# Problem details
Lines holding the word "green" must be located in the listing below and copied.
==============================
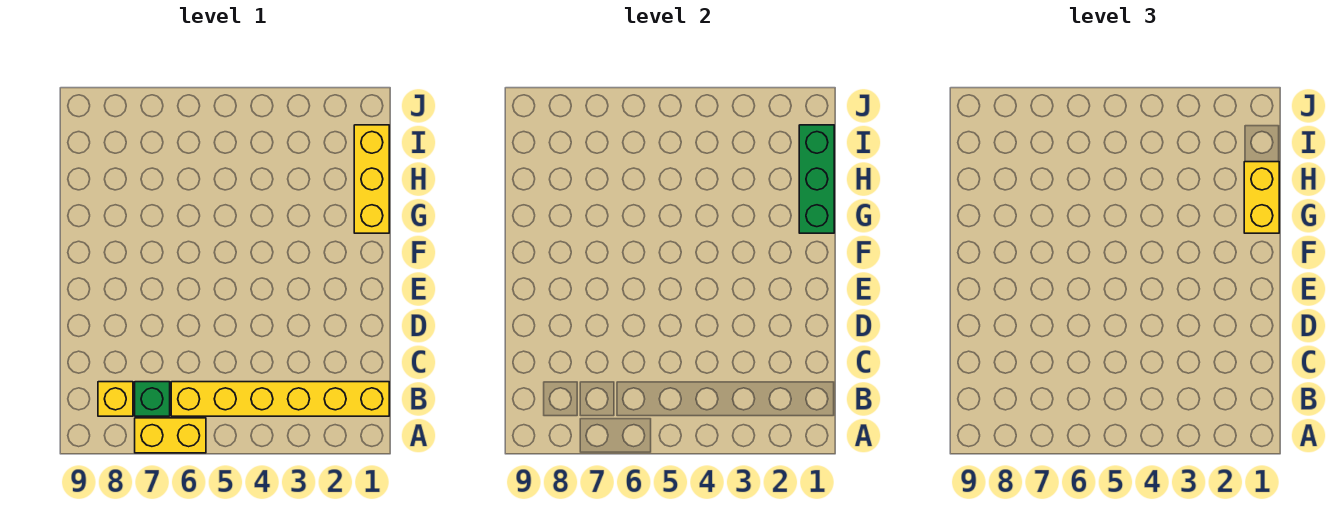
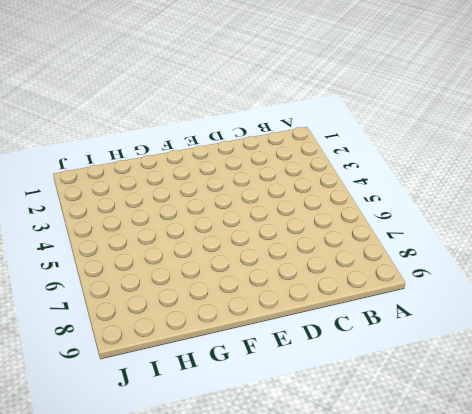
none -> yellow brick A6:A7 level 1
none -> yellow brick B1:B6 level 1

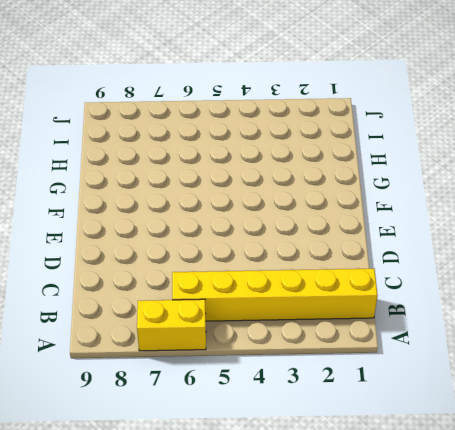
none -> green brick B7 level 1
none -> yellow brick B8 level 1

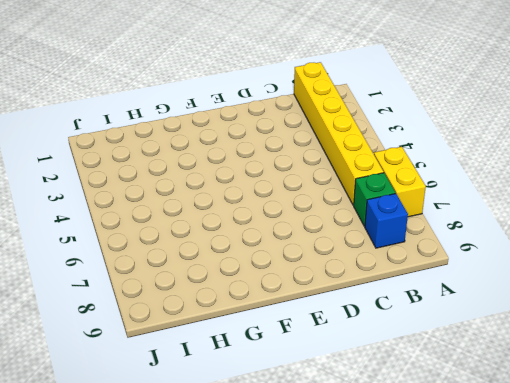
blue brick B8 level 1 -> yellow brick B8 level 1
none -> yellow brick G1:I1 level 1
none -> green brick G1:I1 level 2

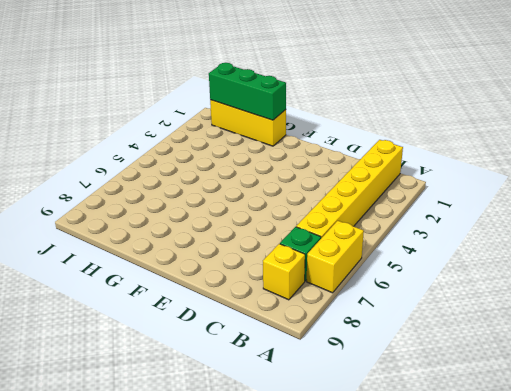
none -> yellow brick G1:H1 level 3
==============================
# Expected output
none -> green brick B7 level 1
none -> green brick G1:I1 level 2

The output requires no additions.